## [Problem to work on]
Rewrite all of the items below with every instance of "snowy rock" changed to "snow-covered boulder", leaving everything else unchanged, and leave the pictures out of your answer.

((

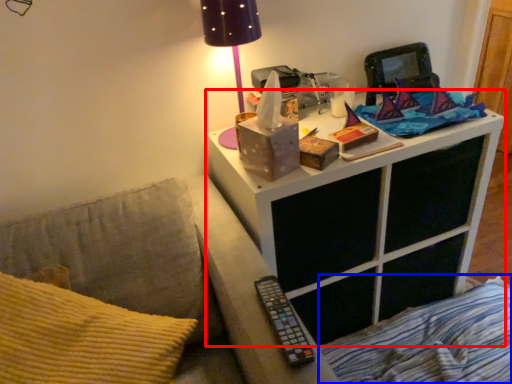
Question: Which object is further to the camera taking this photo, nightstand (highlighted by a red box) or bedding (highlighted by a blue box)?

Choices:
 (A) nightstand
 (B) bedding

Answer: (B)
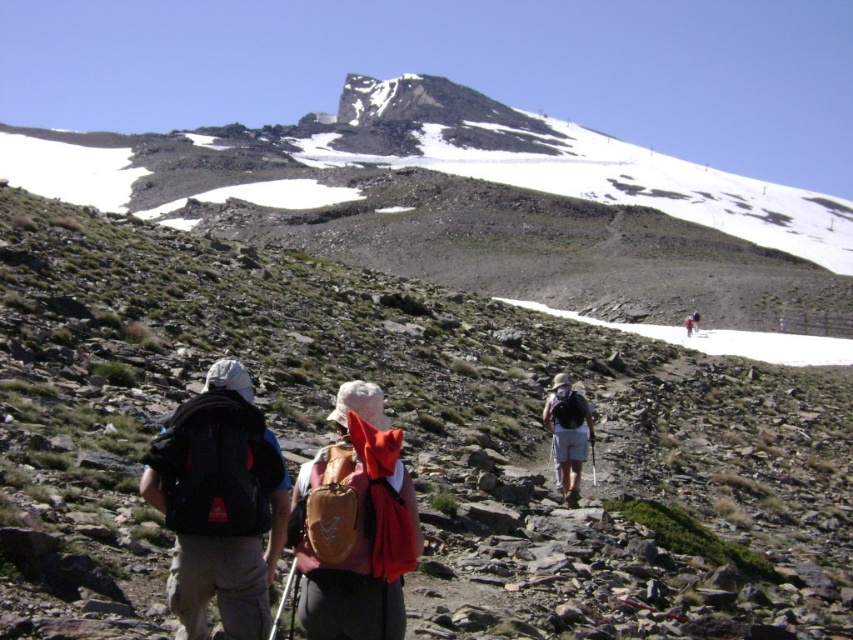
Which of these two, brown fabric backpack at center or matte orange backpack at center, stands shorter?

matte orange backpack at center

Can you confirm if brown fabric backpack at center is positioned below matte orange backpack at center?

No, brown fabric backpack at center is not below matte orange backpack at center.

Is point (312, 612) closer to camera compared to point (573, 404)?

Yes, point (312, 612) is in front of point (573, 404).

The image size is (853, 640). I want to click on brown fabric backpack at center, so click(358, 525).

Which is more to the left, snowy rock at upper center or matte orange backpack at center?

snowy rock at upper center

Is snowy rock at upper center bigger than matte orange backpack at center?

Indeed, snowy rock at upper center has a larger size compared to matte orange backpack at center.

Is point (3, 154) positioned before point (561, 408)?

No, it is not.

Identify the location of snowy rock at upper center. Image resolution: width=853 pixels, height=640 pixels. (477, 205).

Can you confirm if black matte backpack at left is positioned below brown fabric backpack at center?

Incorrect, black matte backpack at left is not positioned below brown fabric backpack at center.

Between black matte backpack at left and brown fabric backpack at center, which one has more height?

brown fabric backpack at center is taller.

Does point (224, 380) lie behind point (397, 586)?

Yes.

Where is `black matte backpack at left`? This screenshot has width=853, height=640. black matte backpack at left is located at coordinates (219, 504).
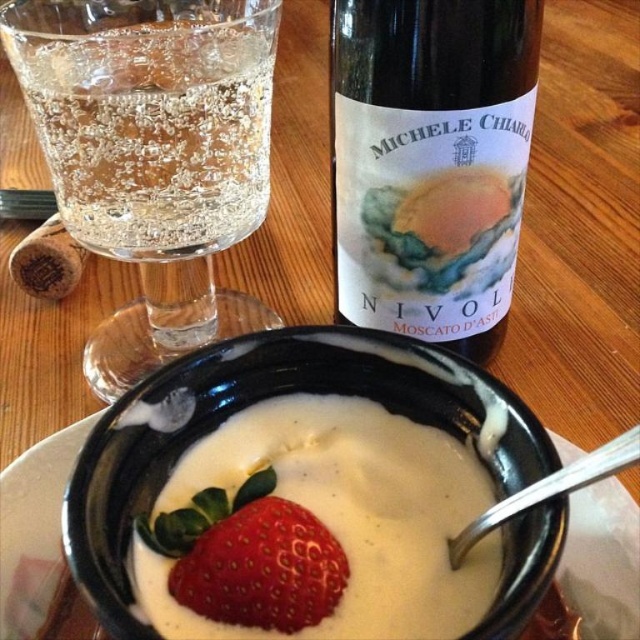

))

## [Answer section]
Question: Which object is further to the camera taking this photo, nightstand (highlighted by a red box) or bedding (highlighted by a blue box)?

Choices:
 (A) nightstand
 (B) bedding

Answer: (B)
Which of these two, brown fabric backpack at center or matte orange backpack at center, stands shorter?

matte orange backpack at center

Can you confirm if brown fabric backpack at center is positioned below matte orange backpack at center?

No, brown fabric backpack at center is not below matte orange backpack at center.

Is point (312, 612) closer to camera compared to point (573, 404)?

Yes, point (312, 612) is in front of point (573, 404).

The image size is (853, 640). I want to click on brown fabric backpack at center, so click(358, 525).

Which is more to the left, snow-covered boulder at upper center or matte orange backpack at center?

snow-covered boulder at upper center

Is snow-covered boulder at upper center bigger than matte orange backpack at center?

Indeed, snow-covered boulder at upper center has a larger size compared to matte orange backpack at center.

Is point (3, 154) positioned before point (561, 408)?

No, it is not.

Identify the location of snow-covered boulder at upper center. Image resolution: width=853 pixels, height=640 pixels. (477, 205).

Can you confirm if black matte backpack at left is positioned below brown fabric backpack at center?

Incorrect, black matte backpack at left is not positioned below brown fabric backpack at center.

Between black matte backpack at left and brown fabric backpack at center, which one has more height?

brown fabric backpack at center is taller.

Does point (224, 380) lie behind point (397, 586)?

Yes.

Where is `black matte backpack at left`? This screenshot has width=853, height=640. black matte backpack at left is located at coordinates (219, 504).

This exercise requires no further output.